EXERCISE: Copy out every line of text from the items below word for word, but leave out the pictures.

PROVIDED ENTRIES:
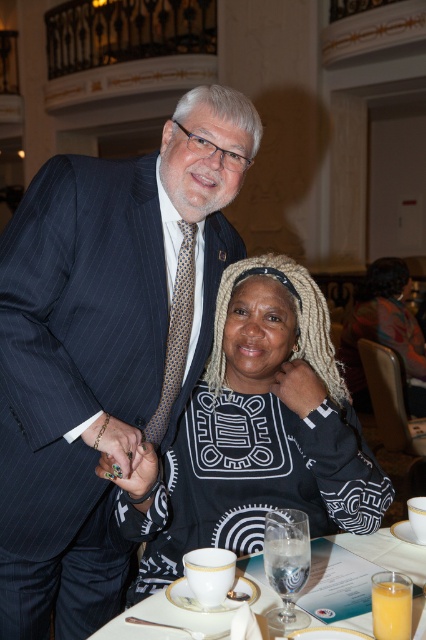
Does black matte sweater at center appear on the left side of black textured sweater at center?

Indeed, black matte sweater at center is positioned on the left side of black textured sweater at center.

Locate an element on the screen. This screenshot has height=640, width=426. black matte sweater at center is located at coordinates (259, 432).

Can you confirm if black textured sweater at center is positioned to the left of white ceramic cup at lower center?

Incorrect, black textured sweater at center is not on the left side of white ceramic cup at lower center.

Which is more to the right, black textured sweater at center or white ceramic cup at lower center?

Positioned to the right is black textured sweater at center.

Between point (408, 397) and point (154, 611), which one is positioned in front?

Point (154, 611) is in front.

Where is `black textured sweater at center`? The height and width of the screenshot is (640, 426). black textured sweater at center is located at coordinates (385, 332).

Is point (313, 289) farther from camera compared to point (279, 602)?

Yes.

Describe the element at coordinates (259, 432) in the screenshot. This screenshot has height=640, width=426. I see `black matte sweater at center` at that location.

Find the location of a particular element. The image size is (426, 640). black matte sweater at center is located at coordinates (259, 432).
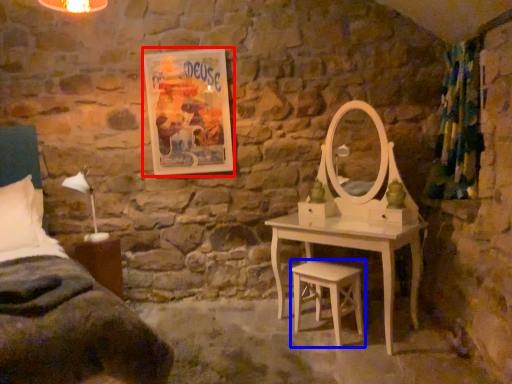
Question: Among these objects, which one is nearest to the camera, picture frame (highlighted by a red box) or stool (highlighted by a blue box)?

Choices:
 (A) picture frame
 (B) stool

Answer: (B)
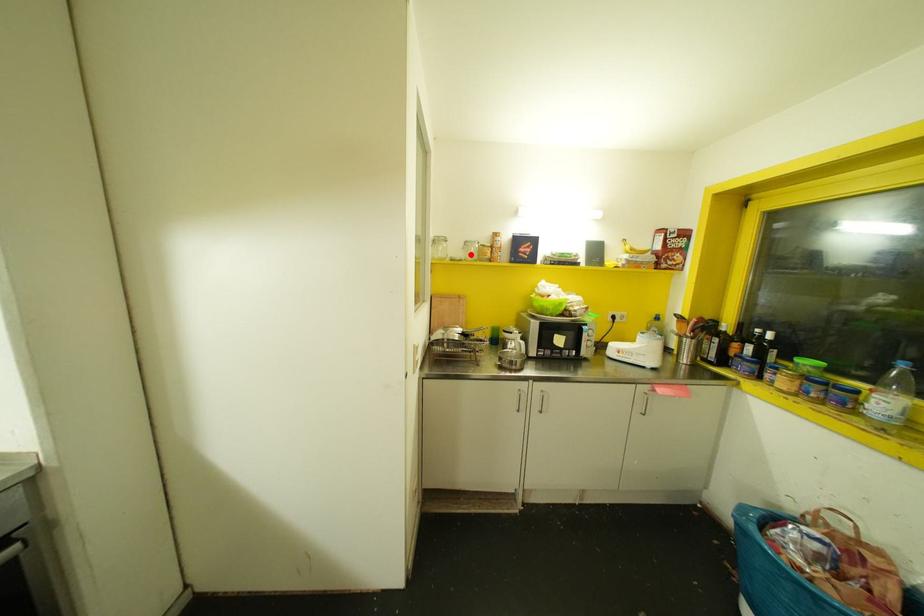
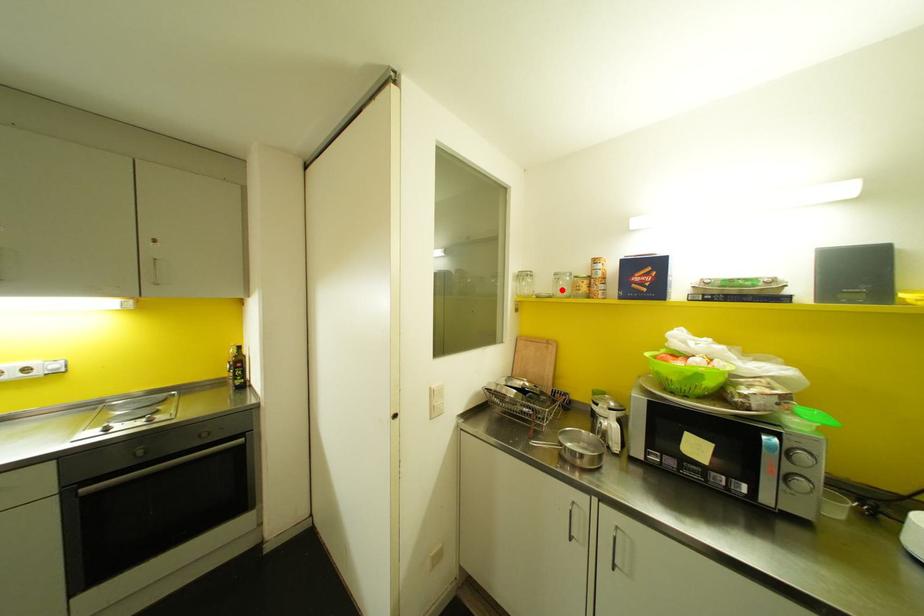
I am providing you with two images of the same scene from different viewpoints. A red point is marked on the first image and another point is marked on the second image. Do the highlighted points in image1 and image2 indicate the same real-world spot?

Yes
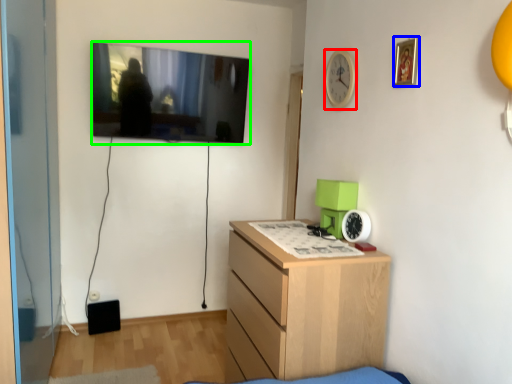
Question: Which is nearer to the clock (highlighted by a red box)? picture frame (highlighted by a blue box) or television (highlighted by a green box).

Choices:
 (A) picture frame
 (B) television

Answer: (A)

THE ANSWER:
Does black matte sweater at center appear on the left side of black textured sweater at center?

Indeed, black matte sweater at center is positioned on the left side of black textured sweater at center.

Locate an element on the screen. This screenshot has height=640, width=426. black matte sweater at center is located at coordinates (259, 432).

Can you confirm if black textured sweater at center is positioned to the left of white ceramic cup at lower center?

Incorrect, black textured sweater at center is not on the left side of white ceramic cup at lower center.

Which is more to the right, black textured sweater at center or white ceramic cup at lower center?

Positioned to the right is black textured sweater at center.

Between point (408, 397) and point (154, 611), which one is positioned in front?

Point (154, 611) is in front.

Where is `black textured sweater at center`? The height and width of the screenshot is (640, 426). black textured sweater at center is located at coordinates (385, 332).

Is point (313, 289) farther from camera compared to point (279, 602)?

Yes.

Describe the element at coordinates (259, 432) in the screenshot. This screenshot has height=640, width=426. I see `black matte sweater at center` at that location.

Find the location of a particular element. The image size is (426, 640). black matte sweater at center is located at coordinates (259, 432).
Question: Among these objects, which one is nearest to the camera, picture frame (highlighted by a red box) or stool (highlighted by a blue box)?

Choices:
 (A) picture frame
 (B) stool

Answer: (B)
I am providing you with two images of the same scene from different viewpoints. A red point is marked on the first image and another point is marked on the second image. Do the highlighted points in image1 and image2 indicate the same real-world spot?

Yes
Question: Which is nearer to the clock (highlighted by a red box)? picture frame (highlighted by a blue box) or television (highlighted by a green box).

Choices:
 (A) picture frame
 (B) television

Answer: (A)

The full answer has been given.